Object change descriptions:

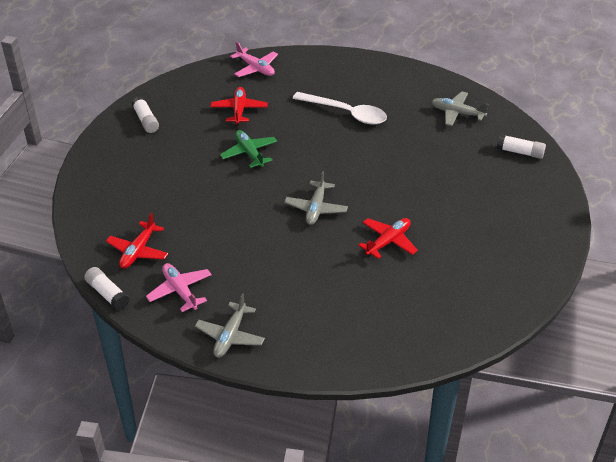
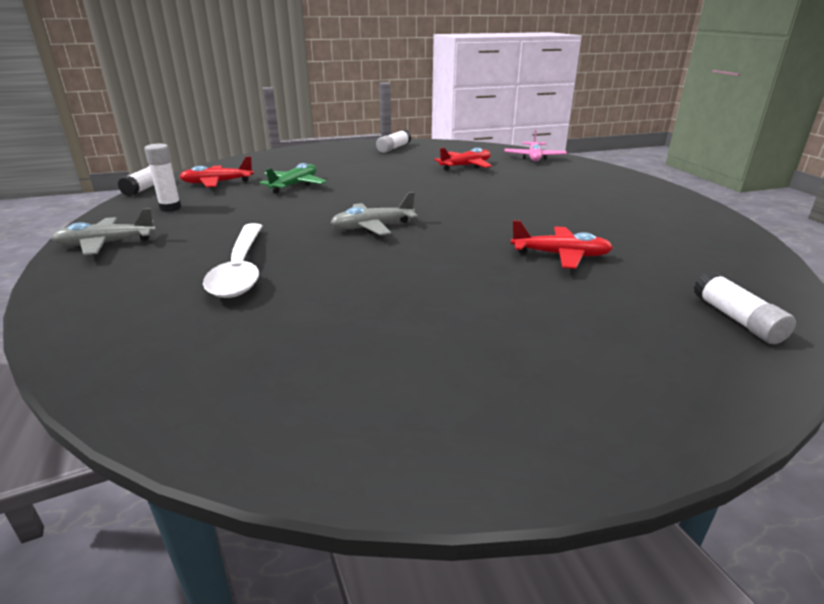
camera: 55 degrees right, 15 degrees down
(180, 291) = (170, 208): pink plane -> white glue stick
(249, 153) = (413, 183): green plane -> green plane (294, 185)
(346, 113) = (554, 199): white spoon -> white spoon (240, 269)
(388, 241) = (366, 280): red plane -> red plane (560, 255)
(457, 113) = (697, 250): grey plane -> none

• [EXERCISE REQUIREMENTS] Output a verbatim copy of the entries and skip the pictures.

• [OUTPUT FOR THIS TASK]
camera: 55 degrees right, 15 degrees down
(180, 291) = (170, 208): pink plane -> white glue stick
(249, 153) = (413, 183): green plane -> green plane (294, 185)
(346, 113) = (554, 199): white spoon -> white spoon (240, 269)
(388, 241) = (366, 280): red plane -> red plane (560, 255)
(457, 113) = (697, 250): grey plane -> none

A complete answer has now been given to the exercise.